** Opening Supplied data block **
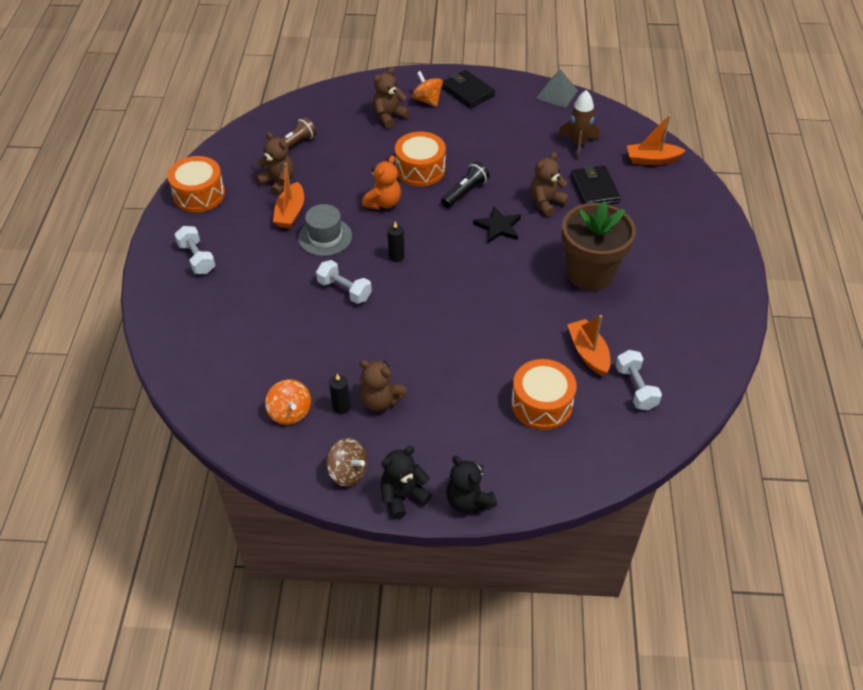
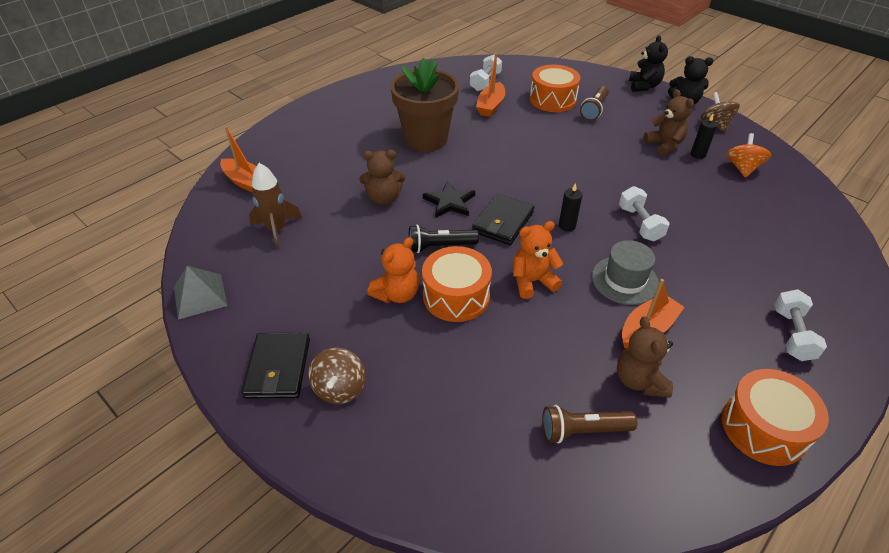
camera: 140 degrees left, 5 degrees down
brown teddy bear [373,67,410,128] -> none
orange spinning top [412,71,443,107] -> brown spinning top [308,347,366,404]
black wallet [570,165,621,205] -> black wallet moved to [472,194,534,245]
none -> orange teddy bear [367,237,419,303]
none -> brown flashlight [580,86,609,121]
** Closing Supplied data block **
** Opening Supplied data block **
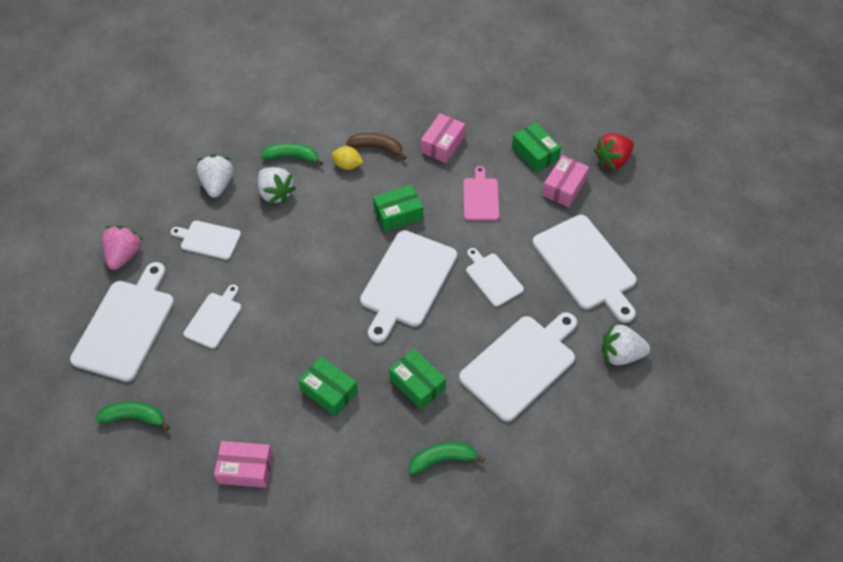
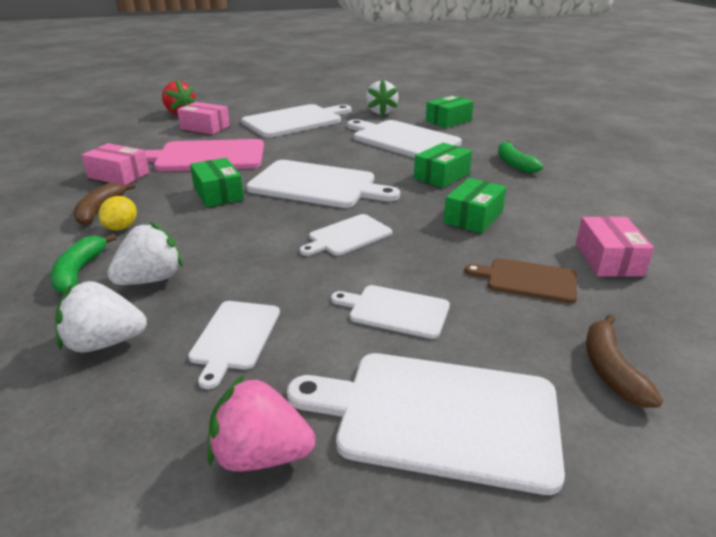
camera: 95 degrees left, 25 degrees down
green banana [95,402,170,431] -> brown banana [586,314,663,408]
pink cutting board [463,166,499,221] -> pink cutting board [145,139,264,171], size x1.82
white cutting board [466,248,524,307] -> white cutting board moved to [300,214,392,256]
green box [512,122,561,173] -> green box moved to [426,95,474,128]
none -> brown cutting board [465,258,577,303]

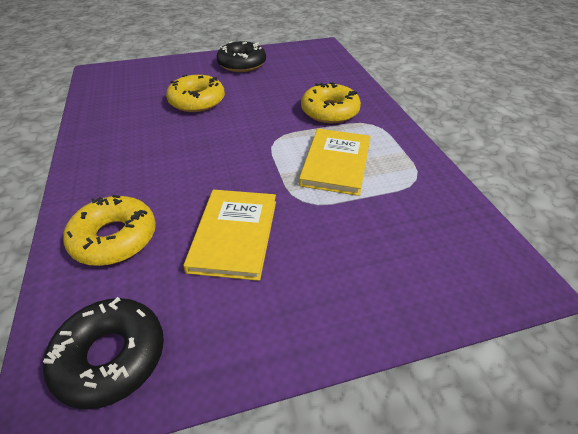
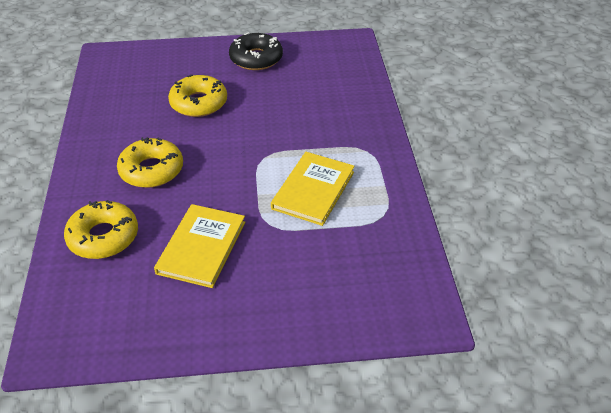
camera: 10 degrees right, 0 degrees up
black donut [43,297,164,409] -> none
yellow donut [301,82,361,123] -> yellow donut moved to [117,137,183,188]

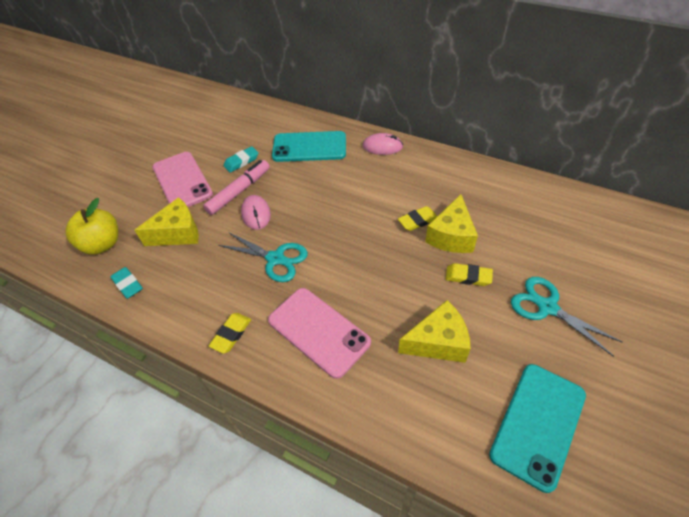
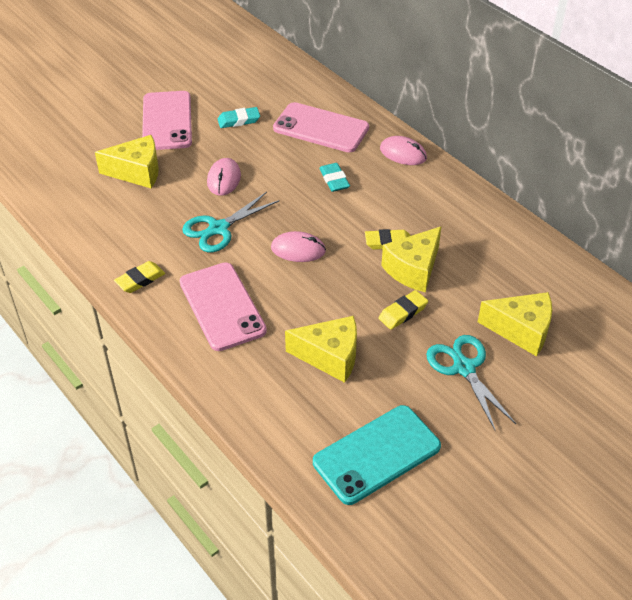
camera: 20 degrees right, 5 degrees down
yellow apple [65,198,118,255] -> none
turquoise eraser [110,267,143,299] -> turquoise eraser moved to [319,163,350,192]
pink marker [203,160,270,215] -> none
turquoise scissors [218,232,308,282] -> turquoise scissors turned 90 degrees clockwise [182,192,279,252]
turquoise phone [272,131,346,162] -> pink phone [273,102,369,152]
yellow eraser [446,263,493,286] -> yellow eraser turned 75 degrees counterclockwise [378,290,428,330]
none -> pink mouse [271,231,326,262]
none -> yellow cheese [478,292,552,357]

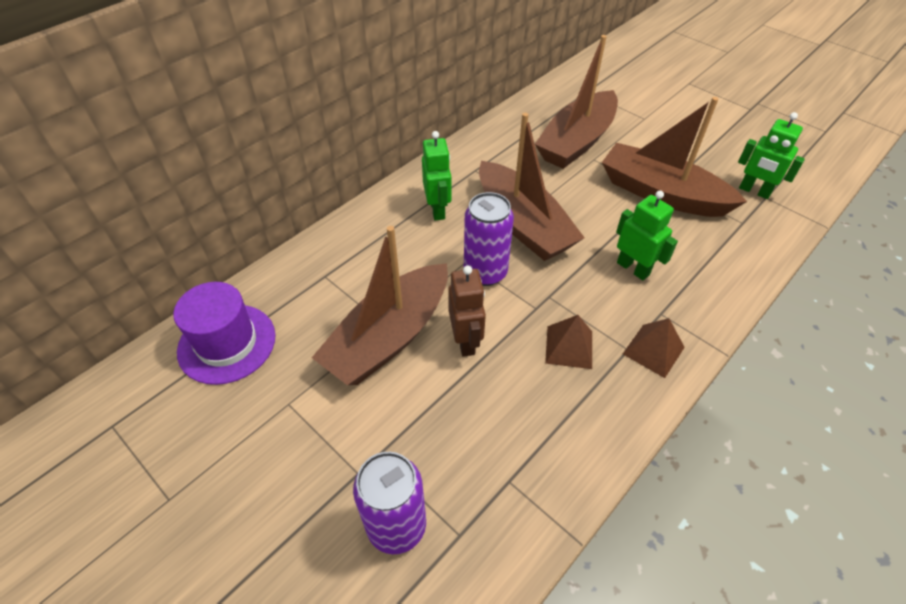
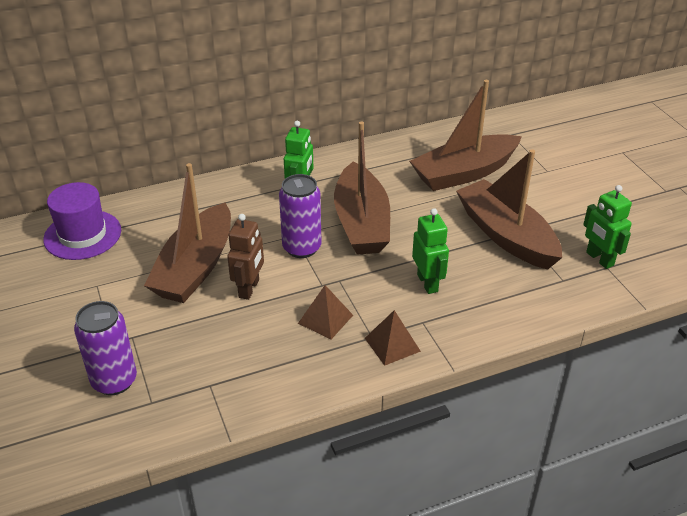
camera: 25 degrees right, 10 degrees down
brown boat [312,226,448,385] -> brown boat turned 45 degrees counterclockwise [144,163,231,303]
** Closing Supplied data block **
**Work instruction**
Begin at the line above that has "camera: 140 degrees left, 5 degrees down" and stop after the line that has "none -> brown flashlight [580,86,609,121]", copying each line exactly and adding nothing else.

**The completed task**
camera: 140 degrees left, 5 degrees down
brown teddy bear [373,67,410,128] -> none
orange spinning top [412,71,443,107] -> brown spinning top [308,347,366,404]
black wallet [570,165,621,205] -> black wallet moved to [472,194,534,245]
none -> orange teddy bear [367,237,419,303]
none -> brown flashlight [580,86,609,121]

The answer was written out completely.